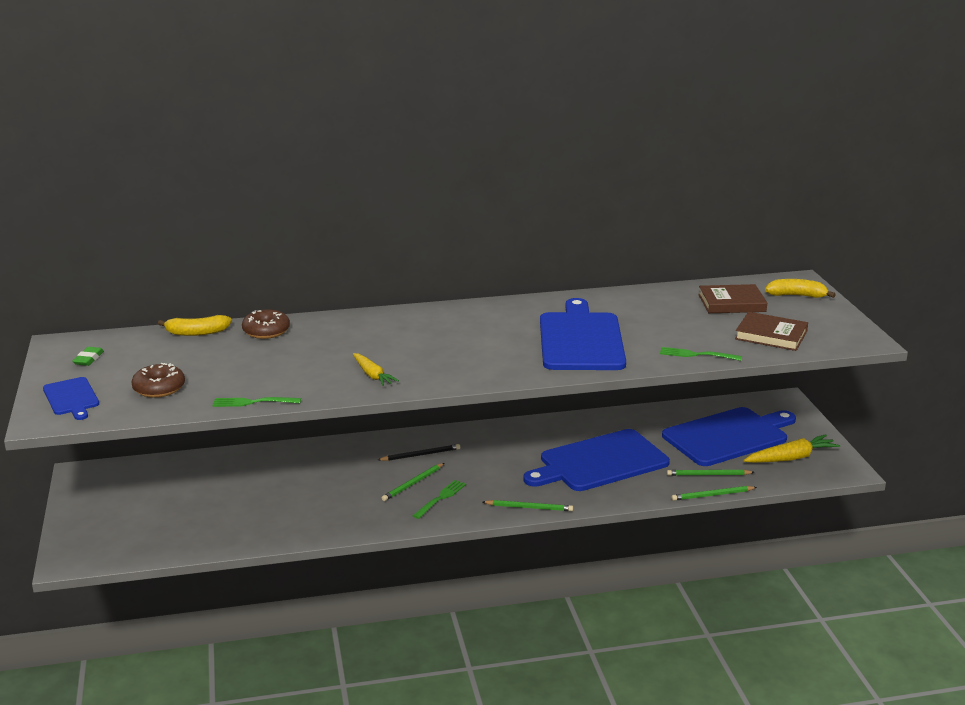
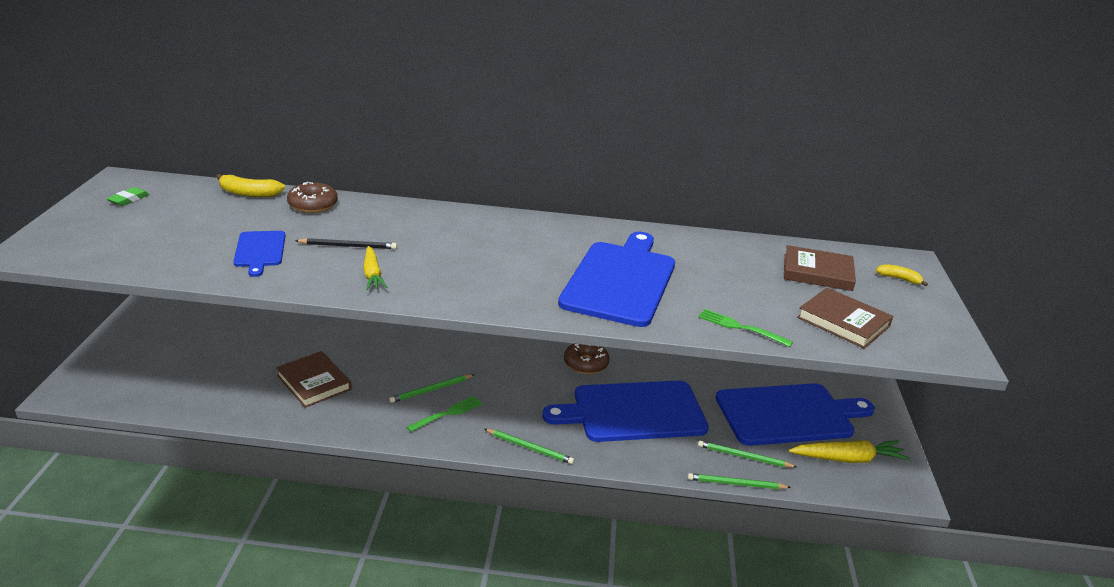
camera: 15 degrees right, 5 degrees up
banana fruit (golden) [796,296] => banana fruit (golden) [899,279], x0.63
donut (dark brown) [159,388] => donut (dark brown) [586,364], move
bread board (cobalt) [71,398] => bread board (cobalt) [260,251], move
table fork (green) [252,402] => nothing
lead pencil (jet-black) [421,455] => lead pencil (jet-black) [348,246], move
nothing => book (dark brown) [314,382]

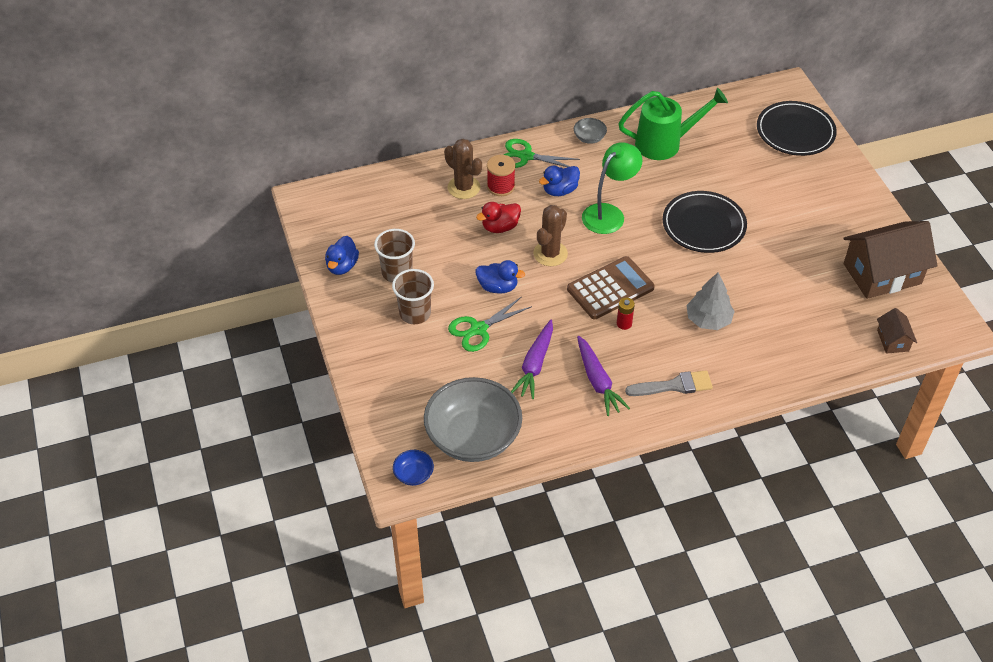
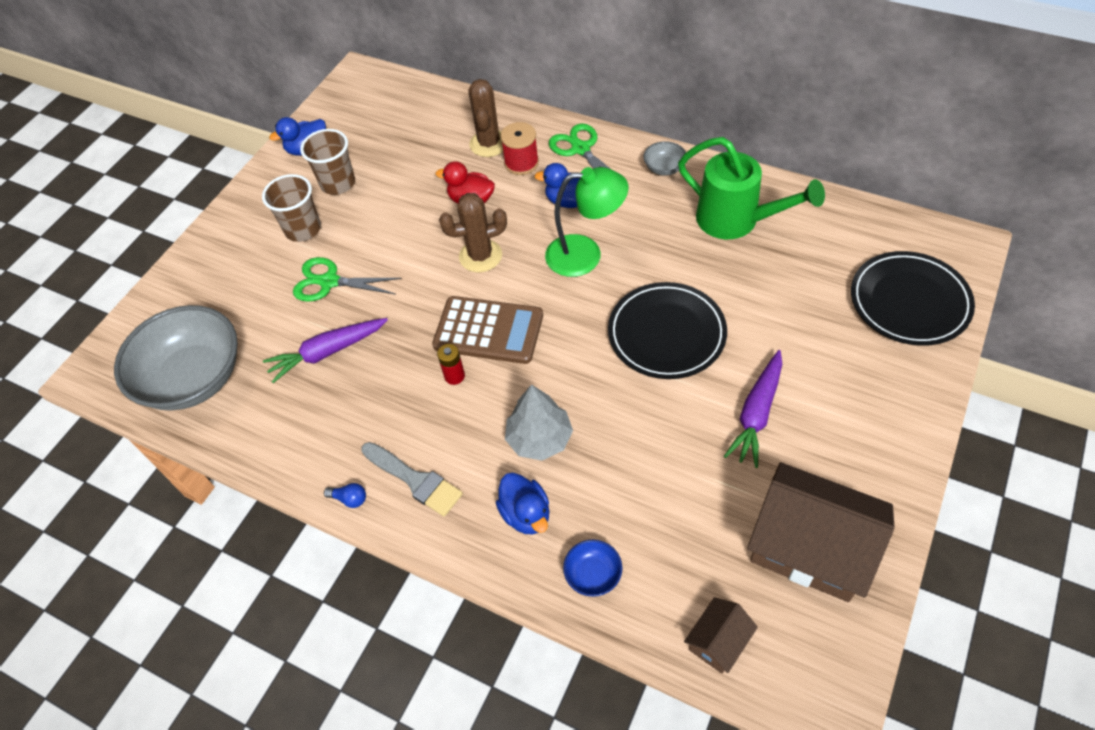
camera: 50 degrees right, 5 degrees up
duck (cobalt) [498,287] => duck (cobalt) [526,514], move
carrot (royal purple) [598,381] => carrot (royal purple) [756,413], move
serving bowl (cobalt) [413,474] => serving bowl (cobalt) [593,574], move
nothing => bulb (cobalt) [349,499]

TASK INSTRUCTIONS>
Set down the lines of the records above exactly, apart from the pictures.

ANSWER TO THIS EXERCISE>
camera: 15 degrees right, 5 degrees up
banana fruit (golden) [796,296] => banana fruit (golden) [899,279], x0.63
donut (dark brown) [159,388] => donut (dark brown) [586,364], move
bread board (cobalt) [71,398] => bread board (cobalt) [260,251], move
table fork (green) [252,402] => nothing
lead pencil (jet-black) [421,455] => lead pencil (jet-black) [348,246], move
nothing => book (dark brown) [314,382]

camera: 50 degrees right, 5 degrees up
duck (cobalt) [498,287] => duck (cobalt) [526,514], move
carrot (royal purple) [598,381] => carrot (royal purple) [756,413], move
serving bowl (cobalt) [413,474] => serving bowl (cobalt) [593,574], move
nothing => bulb (cobalt) [349,499]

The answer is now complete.